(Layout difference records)
⟨

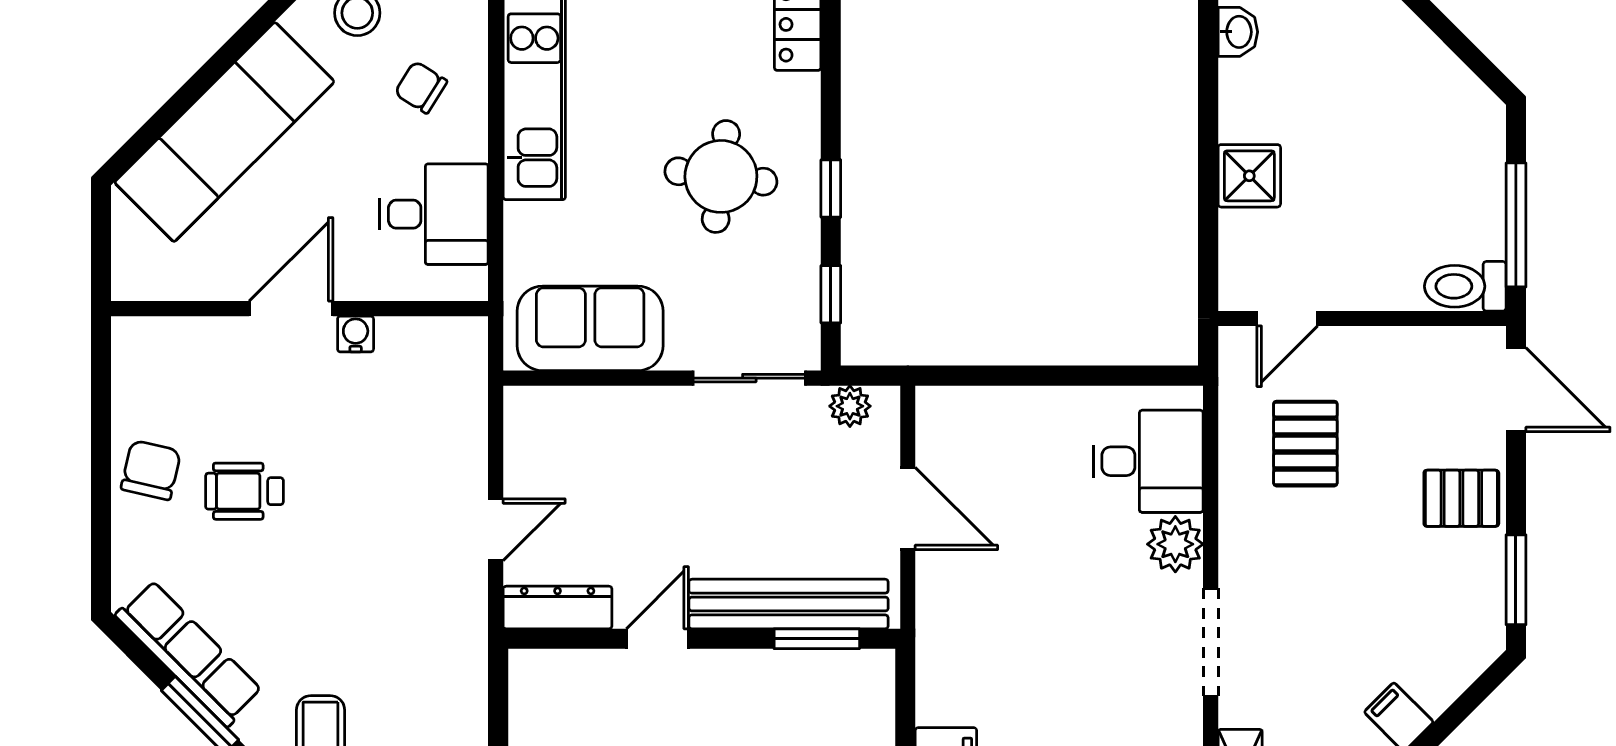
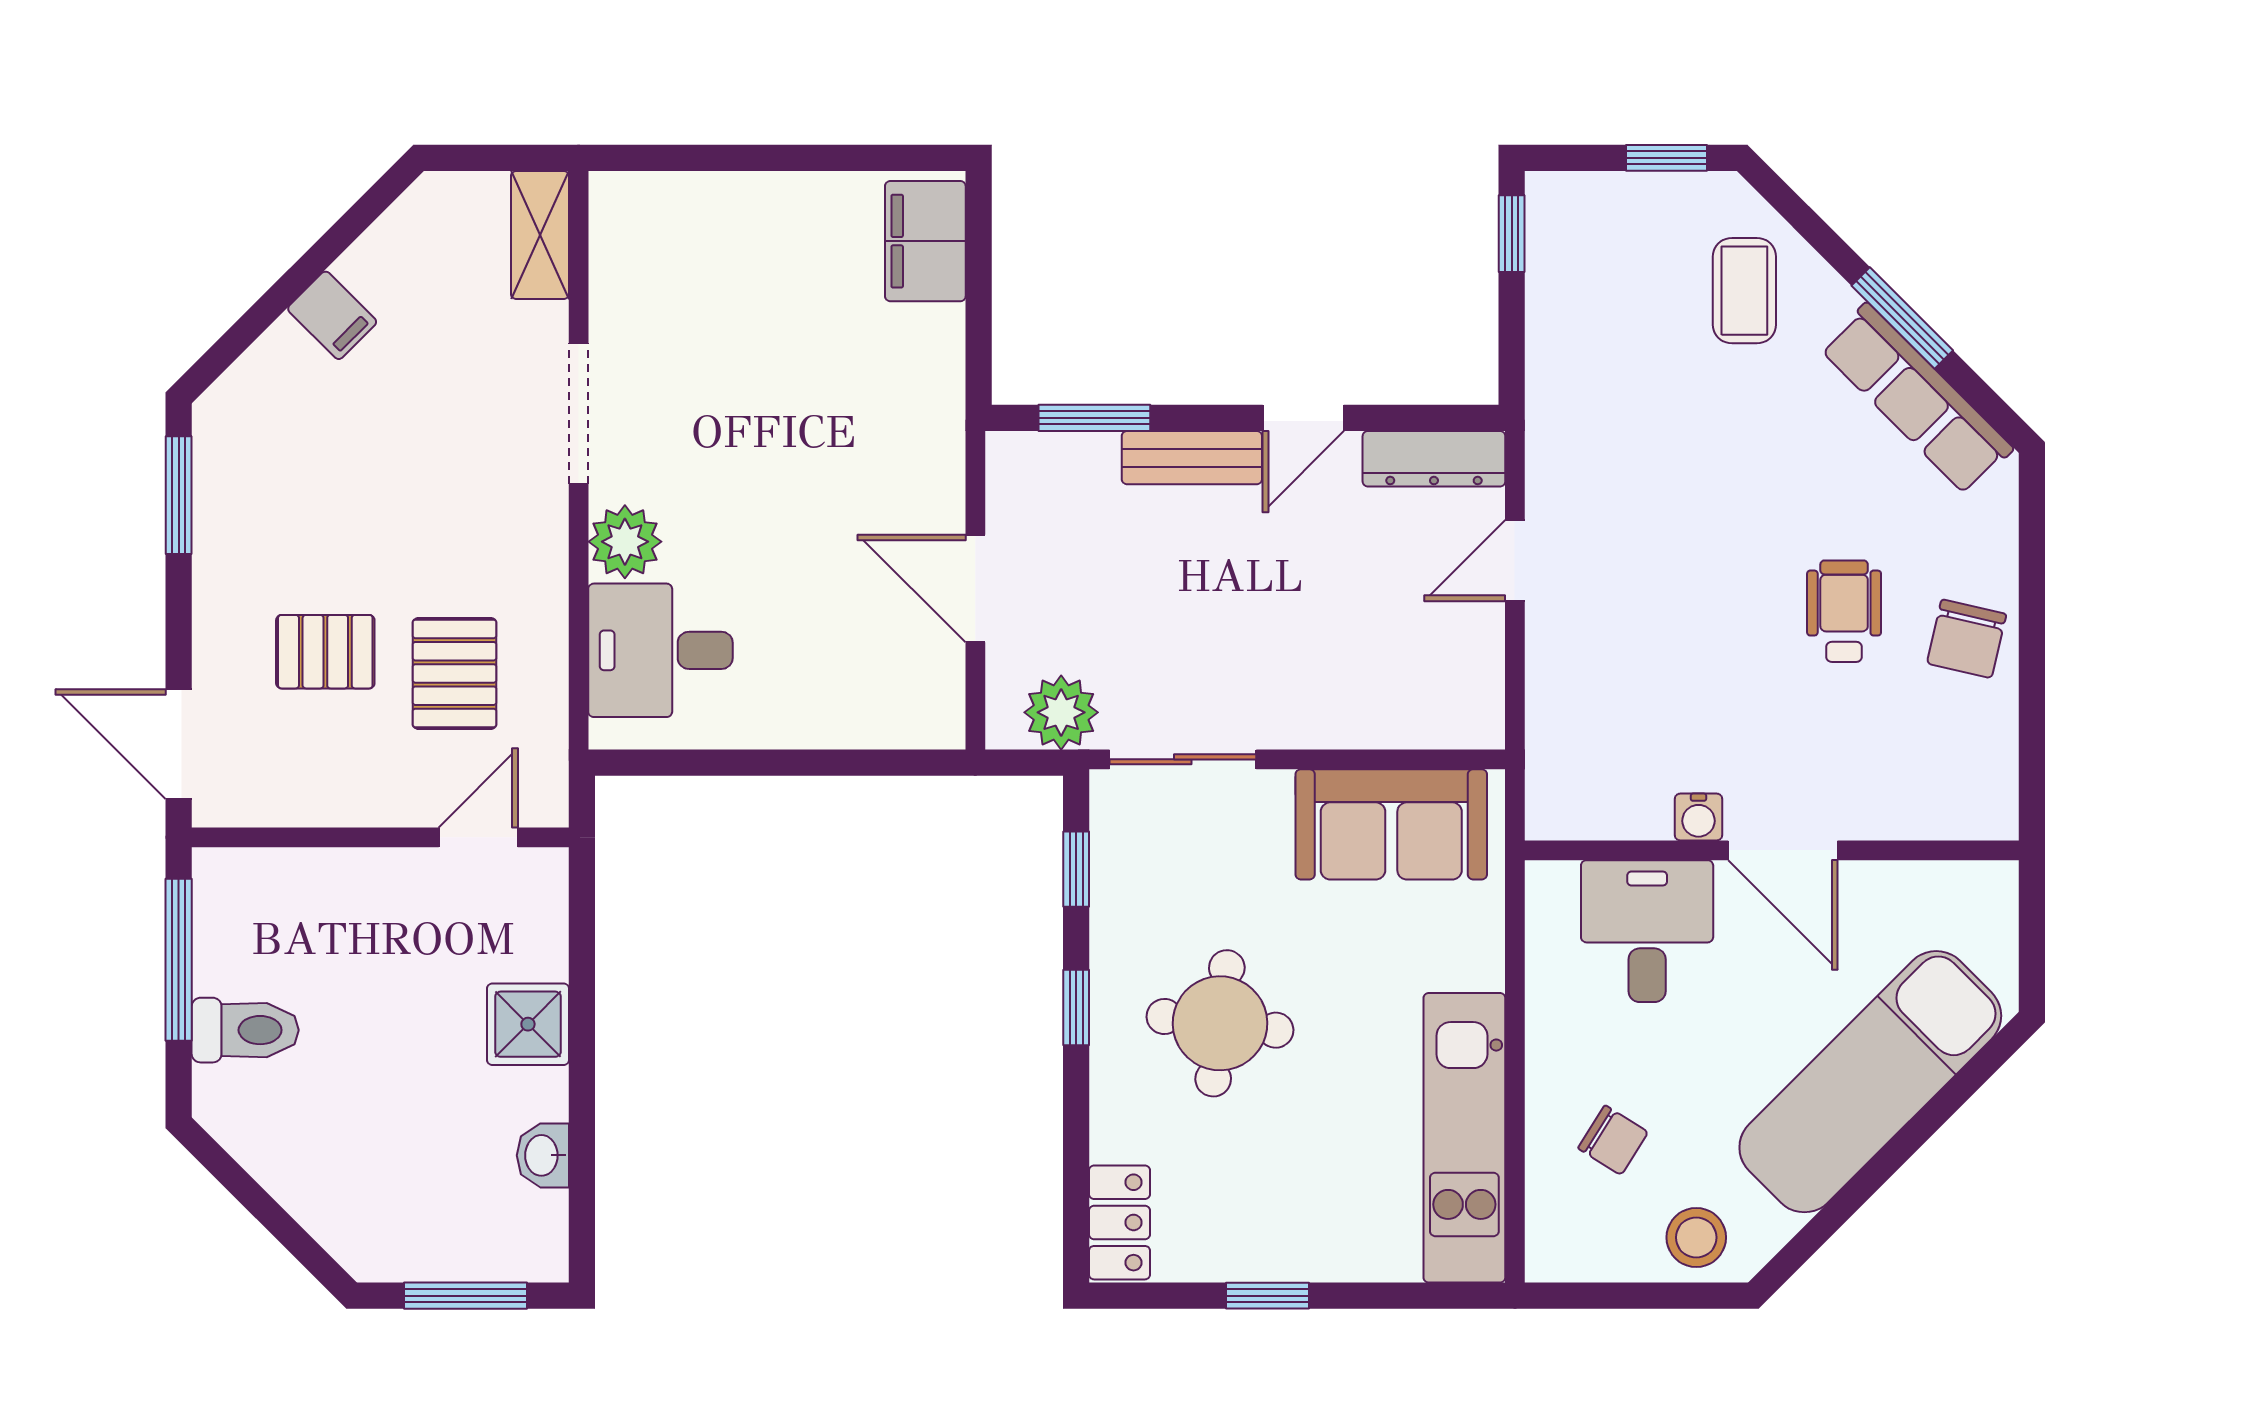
washbasin: (1238, 32) -> (543, 1155), moved
desk: (434, 214) -> (1647, 931), moved, turned 90
toilet: (1465, 286) -> (245, 1030), moved
door: (291, 309) -> (1783, 850), hinge flipped
plant: (850, 406) -> (1061, 712), width x1.38, depth x1.38
wheelchair: (244, 491) -> (1844, 611), turned -90
pallet: (1461, 498) -> (325, 652), moved
bench: (789, 604) -> (1192, 458), width x0.54, depth x0.82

⟩

Could the entries above be restated word for word, with the pictures left out?

washbasin: (1238, 32) -> (543, 1155), moved
desk: (434, 214) -> (1647, 931), moved, turned 90
toilet: (1465, 286) -> (245, 1030), moved
door: (291, 309) -> (1783, 850), hinge flipped
plant: (850, 406) -> (1061, 712), width x1.38, depth x1.38
wheelchair: (244, 491) -> (1844, 611), turned -90
pallet: (1461, 498) -> (325, 652), moved
bench: (789, 604) -> (1192, 458), width x0.54, depth x0.82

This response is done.